## WORK ORDER
What you return should be the lines from the one with "C105: 330nF (5V, GND) -> 2.2uF (5V, GND)" through the one with "D101: zener 9.1V" in the data below, reproduced exactly with both ends, and no pictures at all.
====
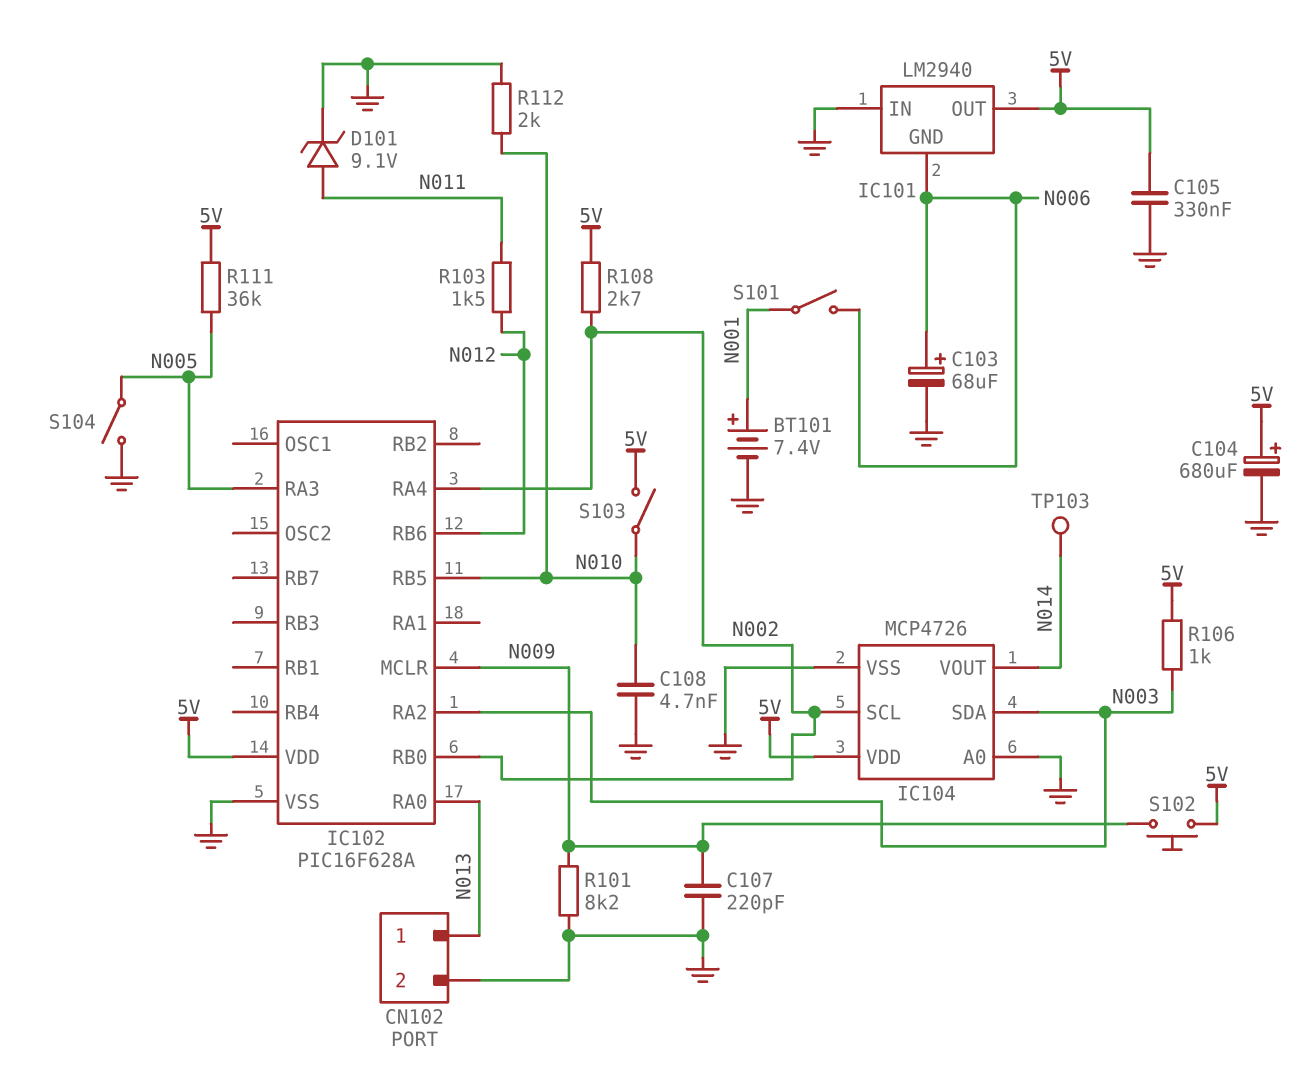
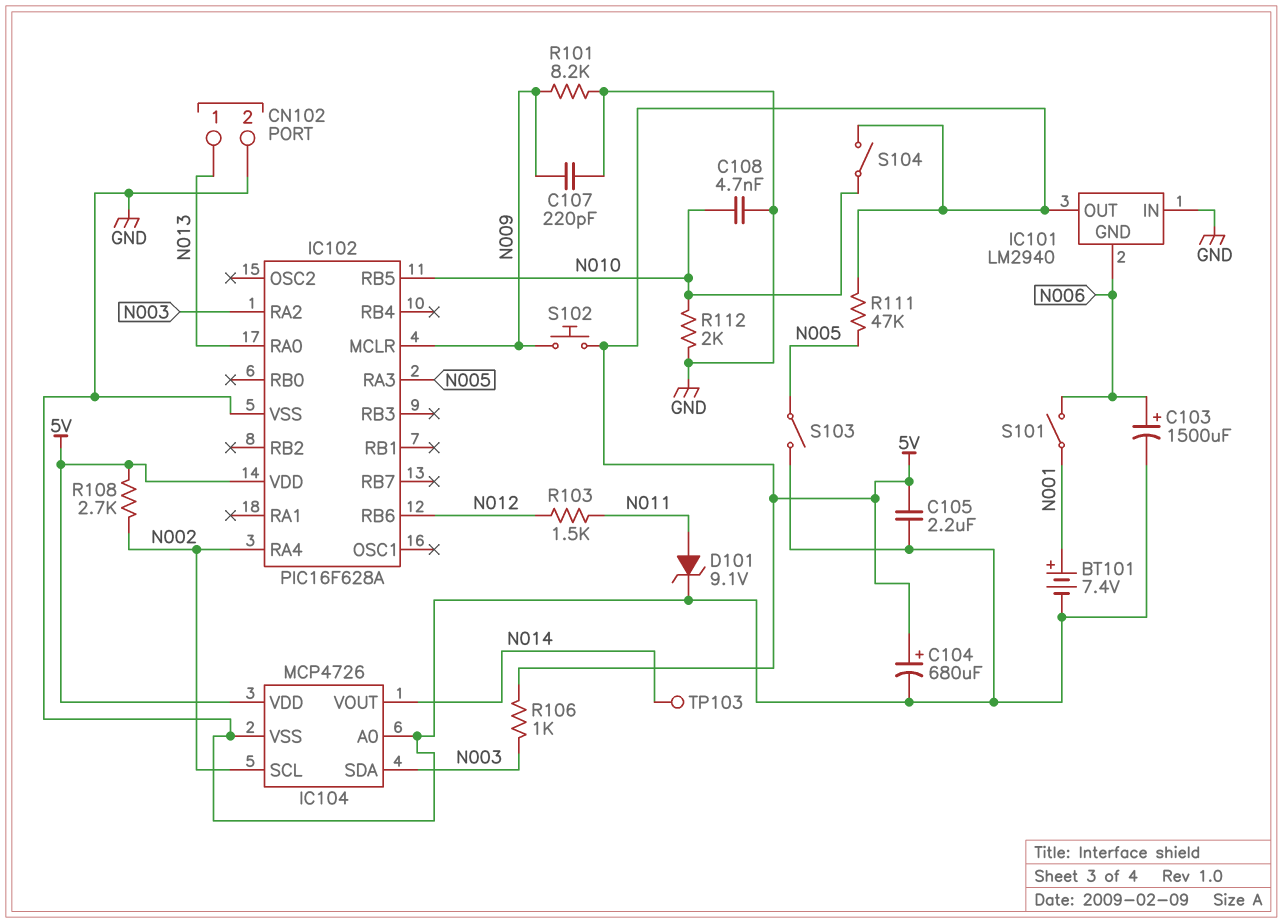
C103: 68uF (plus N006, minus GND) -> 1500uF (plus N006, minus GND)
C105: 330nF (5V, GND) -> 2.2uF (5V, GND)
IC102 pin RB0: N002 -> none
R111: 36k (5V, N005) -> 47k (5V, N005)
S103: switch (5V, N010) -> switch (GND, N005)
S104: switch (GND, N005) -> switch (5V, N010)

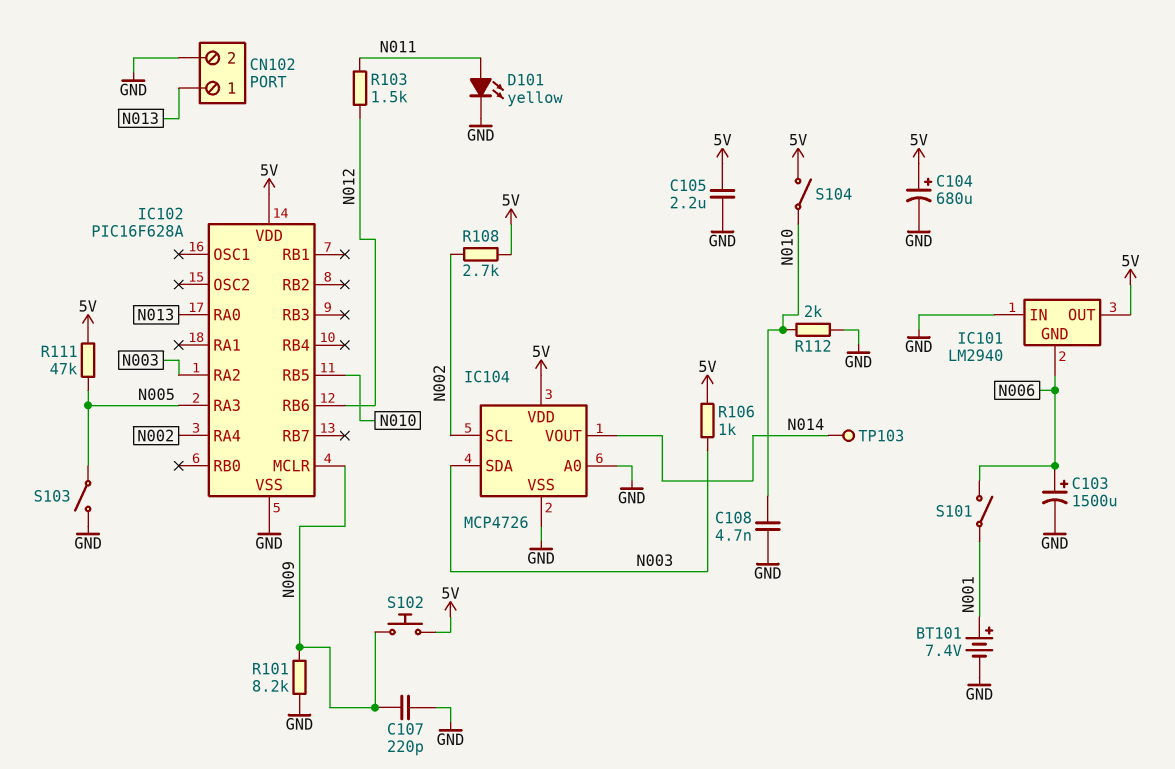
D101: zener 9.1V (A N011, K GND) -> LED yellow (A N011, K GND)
====
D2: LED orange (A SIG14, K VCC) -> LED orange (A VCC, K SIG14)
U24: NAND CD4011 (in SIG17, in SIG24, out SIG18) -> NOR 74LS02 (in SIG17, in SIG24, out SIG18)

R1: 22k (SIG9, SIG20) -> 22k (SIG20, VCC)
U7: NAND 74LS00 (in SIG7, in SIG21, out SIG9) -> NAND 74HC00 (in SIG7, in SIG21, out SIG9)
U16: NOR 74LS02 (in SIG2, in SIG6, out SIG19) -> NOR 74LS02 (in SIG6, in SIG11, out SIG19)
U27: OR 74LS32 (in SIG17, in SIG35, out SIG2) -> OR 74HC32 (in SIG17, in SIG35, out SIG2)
====
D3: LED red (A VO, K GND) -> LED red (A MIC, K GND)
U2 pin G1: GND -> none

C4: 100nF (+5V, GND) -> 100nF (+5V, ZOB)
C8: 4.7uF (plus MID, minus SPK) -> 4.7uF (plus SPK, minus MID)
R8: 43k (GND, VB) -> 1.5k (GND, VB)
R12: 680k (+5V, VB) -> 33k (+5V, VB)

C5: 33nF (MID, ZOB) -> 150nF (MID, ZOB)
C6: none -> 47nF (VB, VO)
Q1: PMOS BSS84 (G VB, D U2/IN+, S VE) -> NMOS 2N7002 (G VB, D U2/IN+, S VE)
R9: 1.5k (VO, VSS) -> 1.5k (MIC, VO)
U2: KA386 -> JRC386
====
## EXERCISE RESULT
C105: 330nF (5V, GND) -> 2.2uF (5V, GND)
IC102 pin RB0: N002 -> none
R111: 36k (5V, N005) -> 47k (5V, N005)
S103: switch (5V, N010) -> switch (GND, N005)
S104: switch (GND, N005) -> switch (5V, N010)

D101: zener 9.1V (A N011, K GND) -> LED yellow (A N011, K GND)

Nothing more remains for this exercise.